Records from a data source
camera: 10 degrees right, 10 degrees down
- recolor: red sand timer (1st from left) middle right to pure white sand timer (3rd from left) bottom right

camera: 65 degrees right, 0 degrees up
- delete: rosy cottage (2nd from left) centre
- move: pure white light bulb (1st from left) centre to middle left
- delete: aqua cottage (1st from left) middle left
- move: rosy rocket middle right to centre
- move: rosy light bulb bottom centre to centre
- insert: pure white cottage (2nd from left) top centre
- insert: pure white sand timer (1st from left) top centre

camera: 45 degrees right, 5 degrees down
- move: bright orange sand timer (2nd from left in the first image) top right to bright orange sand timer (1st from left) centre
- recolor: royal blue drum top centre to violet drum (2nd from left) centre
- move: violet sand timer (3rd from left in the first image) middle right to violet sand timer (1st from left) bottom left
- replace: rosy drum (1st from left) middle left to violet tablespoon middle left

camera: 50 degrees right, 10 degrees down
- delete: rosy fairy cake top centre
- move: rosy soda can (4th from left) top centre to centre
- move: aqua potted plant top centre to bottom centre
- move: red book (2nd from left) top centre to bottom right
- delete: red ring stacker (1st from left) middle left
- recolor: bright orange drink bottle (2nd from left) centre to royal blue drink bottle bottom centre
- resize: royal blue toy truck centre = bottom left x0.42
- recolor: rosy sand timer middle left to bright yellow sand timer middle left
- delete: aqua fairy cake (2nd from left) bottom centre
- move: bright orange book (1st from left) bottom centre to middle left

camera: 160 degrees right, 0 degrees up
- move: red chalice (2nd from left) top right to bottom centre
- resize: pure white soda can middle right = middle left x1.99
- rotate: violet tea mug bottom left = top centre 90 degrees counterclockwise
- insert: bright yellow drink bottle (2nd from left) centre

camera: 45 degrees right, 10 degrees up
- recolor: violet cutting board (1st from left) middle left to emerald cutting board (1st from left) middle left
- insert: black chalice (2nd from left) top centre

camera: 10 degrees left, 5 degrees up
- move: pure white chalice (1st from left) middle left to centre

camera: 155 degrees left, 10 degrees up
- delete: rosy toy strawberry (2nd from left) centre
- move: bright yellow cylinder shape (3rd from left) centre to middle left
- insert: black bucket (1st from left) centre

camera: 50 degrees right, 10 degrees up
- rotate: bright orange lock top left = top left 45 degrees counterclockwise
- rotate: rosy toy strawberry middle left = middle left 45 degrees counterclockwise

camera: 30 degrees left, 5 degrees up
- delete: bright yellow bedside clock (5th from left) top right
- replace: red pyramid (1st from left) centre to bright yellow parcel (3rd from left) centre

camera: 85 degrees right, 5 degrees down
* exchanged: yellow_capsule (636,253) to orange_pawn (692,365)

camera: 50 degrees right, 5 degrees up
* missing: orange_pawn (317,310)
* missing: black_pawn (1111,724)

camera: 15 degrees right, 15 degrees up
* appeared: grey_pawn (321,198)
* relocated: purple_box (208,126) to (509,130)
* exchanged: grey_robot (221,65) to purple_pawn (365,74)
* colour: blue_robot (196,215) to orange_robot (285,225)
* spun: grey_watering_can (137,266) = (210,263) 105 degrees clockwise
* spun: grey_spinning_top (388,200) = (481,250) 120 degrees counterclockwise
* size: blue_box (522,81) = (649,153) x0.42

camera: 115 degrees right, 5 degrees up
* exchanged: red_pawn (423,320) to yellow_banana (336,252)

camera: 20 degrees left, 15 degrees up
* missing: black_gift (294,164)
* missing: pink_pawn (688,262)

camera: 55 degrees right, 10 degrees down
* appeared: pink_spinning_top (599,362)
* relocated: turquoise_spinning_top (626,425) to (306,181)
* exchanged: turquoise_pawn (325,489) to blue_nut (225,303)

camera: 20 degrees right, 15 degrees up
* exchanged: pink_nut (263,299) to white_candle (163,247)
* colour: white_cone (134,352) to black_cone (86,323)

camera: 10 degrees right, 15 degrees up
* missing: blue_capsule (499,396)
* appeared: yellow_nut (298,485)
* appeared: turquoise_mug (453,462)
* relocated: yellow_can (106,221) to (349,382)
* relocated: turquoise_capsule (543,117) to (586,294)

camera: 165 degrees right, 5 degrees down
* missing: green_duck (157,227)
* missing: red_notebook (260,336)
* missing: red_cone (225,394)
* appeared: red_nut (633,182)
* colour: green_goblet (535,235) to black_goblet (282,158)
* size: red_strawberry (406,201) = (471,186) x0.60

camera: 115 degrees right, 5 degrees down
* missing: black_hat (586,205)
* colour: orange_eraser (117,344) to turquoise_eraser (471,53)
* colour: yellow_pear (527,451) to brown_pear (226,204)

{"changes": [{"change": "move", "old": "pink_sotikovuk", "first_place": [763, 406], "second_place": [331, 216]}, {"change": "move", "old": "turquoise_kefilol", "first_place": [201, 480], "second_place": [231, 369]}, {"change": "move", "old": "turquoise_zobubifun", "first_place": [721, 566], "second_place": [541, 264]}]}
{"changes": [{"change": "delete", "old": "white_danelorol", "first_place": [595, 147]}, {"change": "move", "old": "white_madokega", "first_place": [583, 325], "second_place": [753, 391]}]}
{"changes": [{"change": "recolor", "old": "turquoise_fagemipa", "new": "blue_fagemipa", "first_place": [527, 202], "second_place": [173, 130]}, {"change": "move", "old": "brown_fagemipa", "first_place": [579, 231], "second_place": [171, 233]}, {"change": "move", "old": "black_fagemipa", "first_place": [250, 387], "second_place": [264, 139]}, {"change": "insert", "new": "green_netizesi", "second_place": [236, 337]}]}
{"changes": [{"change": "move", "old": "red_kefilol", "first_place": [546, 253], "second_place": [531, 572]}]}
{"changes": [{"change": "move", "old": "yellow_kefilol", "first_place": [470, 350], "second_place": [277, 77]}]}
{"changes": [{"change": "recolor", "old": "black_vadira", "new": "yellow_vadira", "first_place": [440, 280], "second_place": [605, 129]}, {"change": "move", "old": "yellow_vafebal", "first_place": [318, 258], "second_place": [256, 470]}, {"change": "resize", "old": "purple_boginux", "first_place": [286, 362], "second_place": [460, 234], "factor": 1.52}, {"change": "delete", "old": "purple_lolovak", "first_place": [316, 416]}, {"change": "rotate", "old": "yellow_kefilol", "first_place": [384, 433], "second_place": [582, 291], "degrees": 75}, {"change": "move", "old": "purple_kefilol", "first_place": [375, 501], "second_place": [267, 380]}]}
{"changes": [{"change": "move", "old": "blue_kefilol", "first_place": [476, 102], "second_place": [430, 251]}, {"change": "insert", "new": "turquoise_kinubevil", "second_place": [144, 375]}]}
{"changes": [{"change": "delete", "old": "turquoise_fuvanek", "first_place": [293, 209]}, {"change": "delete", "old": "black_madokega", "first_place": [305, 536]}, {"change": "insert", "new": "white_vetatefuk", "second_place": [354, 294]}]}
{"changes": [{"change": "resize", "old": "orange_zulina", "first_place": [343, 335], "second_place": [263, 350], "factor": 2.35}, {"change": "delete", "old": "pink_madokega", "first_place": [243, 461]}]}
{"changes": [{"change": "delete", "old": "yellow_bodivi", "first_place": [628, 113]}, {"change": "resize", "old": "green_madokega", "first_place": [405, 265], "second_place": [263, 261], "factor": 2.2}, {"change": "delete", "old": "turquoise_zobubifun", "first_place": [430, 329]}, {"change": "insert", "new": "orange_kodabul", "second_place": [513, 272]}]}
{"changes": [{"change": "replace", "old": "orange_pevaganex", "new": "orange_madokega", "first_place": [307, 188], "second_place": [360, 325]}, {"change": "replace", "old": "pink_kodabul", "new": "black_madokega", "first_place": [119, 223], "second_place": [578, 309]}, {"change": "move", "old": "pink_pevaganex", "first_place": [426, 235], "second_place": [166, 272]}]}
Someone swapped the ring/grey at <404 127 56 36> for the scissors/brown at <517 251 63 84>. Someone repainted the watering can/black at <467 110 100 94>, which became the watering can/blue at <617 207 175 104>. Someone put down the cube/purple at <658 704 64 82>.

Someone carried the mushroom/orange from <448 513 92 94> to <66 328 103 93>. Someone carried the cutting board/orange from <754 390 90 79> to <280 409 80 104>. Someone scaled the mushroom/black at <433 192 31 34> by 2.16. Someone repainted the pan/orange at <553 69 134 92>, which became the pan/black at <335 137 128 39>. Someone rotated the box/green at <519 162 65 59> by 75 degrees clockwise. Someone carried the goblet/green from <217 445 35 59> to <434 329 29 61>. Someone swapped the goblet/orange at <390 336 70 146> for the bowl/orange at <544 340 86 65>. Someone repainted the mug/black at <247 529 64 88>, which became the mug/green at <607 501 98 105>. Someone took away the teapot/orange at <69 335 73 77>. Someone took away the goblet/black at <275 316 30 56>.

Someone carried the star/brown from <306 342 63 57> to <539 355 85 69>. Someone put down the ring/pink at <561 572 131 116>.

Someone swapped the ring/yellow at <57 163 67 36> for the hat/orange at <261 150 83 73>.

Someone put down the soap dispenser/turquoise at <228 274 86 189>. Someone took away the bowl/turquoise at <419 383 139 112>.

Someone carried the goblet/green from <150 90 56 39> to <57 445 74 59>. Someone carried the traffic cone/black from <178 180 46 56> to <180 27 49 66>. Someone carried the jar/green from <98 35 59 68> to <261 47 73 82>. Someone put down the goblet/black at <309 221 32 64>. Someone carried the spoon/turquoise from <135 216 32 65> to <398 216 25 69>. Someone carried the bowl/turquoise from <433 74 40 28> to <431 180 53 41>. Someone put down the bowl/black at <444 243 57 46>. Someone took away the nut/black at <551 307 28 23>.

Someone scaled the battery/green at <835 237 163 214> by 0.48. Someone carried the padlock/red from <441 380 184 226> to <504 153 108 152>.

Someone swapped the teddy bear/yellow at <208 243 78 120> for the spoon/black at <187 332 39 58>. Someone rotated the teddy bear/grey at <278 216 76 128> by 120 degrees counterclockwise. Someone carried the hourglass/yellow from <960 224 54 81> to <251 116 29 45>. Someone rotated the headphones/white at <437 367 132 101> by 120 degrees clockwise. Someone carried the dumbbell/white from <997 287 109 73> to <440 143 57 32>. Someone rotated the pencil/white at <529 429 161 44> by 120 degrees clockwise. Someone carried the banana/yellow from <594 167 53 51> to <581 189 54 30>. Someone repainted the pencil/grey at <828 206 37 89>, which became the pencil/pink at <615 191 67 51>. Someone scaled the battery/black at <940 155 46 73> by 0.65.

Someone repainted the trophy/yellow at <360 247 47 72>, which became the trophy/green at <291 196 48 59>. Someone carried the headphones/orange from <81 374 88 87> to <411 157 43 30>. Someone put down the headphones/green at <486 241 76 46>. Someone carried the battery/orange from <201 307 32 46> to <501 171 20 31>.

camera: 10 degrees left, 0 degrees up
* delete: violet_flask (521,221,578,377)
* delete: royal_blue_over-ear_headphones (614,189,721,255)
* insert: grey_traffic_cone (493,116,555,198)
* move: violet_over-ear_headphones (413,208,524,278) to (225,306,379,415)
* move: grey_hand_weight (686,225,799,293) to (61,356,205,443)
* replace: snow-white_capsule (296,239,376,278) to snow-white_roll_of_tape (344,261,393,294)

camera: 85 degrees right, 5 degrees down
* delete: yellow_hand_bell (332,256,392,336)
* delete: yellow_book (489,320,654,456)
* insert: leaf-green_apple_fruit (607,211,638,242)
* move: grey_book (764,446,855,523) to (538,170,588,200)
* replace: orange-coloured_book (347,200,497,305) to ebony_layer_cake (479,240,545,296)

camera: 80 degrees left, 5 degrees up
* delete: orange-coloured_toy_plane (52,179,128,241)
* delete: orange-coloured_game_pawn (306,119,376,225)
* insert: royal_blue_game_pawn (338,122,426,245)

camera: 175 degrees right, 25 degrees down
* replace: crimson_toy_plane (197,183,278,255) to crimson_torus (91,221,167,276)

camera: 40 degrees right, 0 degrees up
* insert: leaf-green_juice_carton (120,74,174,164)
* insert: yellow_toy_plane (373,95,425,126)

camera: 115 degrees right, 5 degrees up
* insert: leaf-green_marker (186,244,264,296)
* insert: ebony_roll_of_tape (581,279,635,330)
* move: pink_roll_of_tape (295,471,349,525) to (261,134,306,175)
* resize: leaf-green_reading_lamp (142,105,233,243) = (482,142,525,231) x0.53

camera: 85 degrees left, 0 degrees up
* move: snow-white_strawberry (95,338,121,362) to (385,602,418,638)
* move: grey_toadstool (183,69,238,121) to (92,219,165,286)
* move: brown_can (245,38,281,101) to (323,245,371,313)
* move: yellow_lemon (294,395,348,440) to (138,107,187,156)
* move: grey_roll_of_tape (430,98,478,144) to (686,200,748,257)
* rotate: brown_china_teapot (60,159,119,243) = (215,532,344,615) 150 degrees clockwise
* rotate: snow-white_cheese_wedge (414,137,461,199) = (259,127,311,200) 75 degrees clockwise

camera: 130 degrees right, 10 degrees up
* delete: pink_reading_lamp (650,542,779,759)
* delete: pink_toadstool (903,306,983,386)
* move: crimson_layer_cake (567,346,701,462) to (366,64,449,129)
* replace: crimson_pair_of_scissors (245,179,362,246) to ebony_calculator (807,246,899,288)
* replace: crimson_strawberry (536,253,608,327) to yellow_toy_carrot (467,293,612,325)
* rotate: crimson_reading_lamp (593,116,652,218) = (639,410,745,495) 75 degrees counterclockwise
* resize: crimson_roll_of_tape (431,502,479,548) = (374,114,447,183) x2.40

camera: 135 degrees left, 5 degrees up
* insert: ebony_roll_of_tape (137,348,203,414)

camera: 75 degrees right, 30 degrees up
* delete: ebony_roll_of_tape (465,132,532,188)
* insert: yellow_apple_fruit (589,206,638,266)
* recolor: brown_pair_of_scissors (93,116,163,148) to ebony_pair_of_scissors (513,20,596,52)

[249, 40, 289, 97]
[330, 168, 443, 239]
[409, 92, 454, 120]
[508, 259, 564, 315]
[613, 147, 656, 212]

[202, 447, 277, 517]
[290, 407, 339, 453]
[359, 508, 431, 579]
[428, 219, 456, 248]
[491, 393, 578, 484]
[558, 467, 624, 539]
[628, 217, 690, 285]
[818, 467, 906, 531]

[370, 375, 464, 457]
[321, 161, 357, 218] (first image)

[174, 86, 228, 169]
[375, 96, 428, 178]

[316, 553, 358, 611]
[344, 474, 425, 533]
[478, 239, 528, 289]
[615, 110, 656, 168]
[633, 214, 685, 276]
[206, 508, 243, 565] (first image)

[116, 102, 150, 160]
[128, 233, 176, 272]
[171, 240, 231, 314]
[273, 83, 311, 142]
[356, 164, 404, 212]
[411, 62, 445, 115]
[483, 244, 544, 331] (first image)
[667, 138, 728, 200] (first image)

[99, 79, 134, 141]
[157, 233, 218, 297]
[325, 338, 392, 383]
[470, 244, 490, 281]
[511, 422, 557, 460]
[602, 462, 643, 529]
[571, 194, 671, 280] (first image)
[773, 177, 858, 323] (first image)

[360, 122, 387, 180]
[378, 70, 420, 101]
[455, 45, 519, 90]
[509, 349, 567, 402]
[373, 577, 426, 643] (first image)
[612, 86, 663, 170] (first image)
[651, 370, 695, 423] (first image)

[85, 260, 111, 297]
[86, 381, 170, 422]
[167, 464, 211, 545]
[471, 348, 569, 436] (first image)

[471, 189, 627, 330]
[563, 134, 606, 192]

**WHAT THE EXERCISE ASKS**:
Can you repeat, word for word, every line above from the one containing "insert: grey_traffic_cone (493,116,555,198)" down to the one containing "(686,225,799,293) to (61,356,205,443)", including both?

**RESULT FOR THIS EXERCISE**:
* insert: grey_traffic_cone (493,116,555,198)
* move: violet_over-ear_headphones (413,208,524,278) to (225,306,379,415)
* move: grey_hand_weight (686,225,799,293) to (61,356,205,443)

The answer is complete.